§ **Your instructions**: Collect all lines from the listing that include the string "yellow".

§ **Exercise materials**:

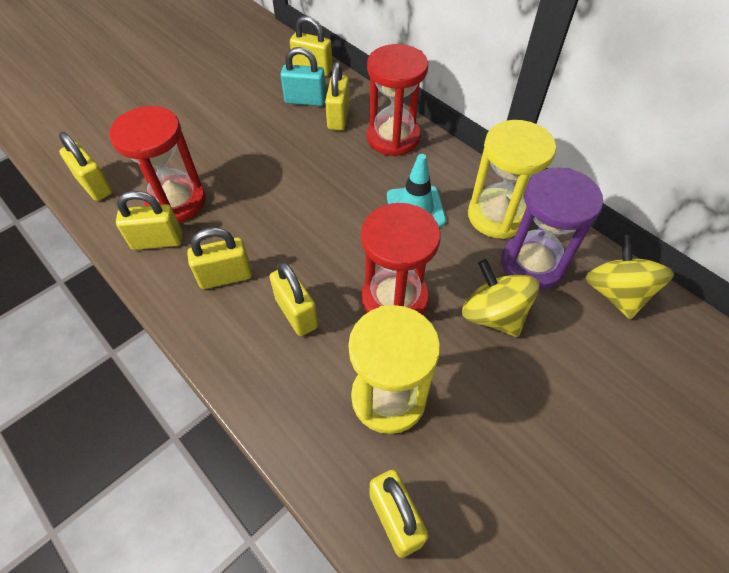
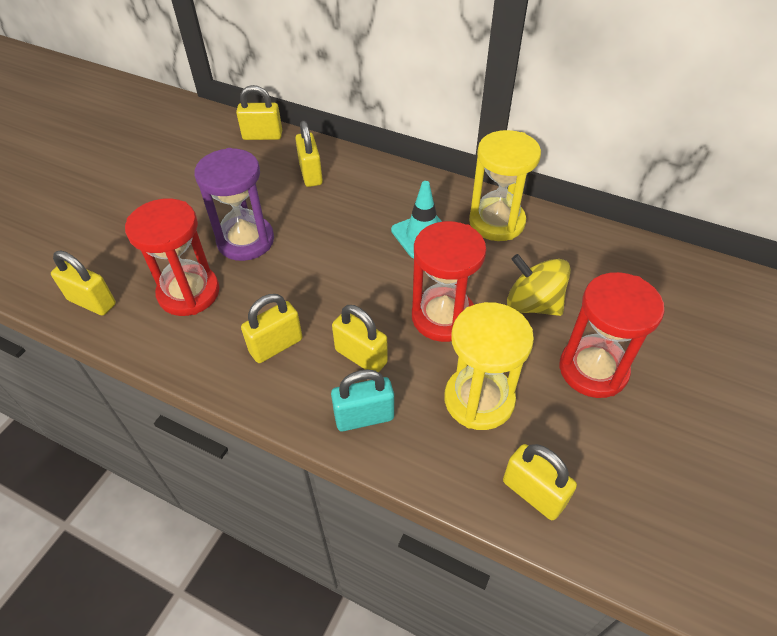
camera: 20 degrees left, 5 degrees down
yellow padlock [116,191,182,250] -> none
turquoise padlock [280,47,326,106] -> turquoise padlock moved to [331,369,394,431]
red hourglass [367,44,428,156] -> red hourglass moved to [559,272,665,398]
purple hourglass [501,167,603,290] -> purple hourglass moved to [194,148,274,261]
yellow spinning top [586,234,674,319] -> none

§ **Worked solution**:
yellow padlock [116,191,182,250] -> none
yellow spinning top [586,234,674,319] -> none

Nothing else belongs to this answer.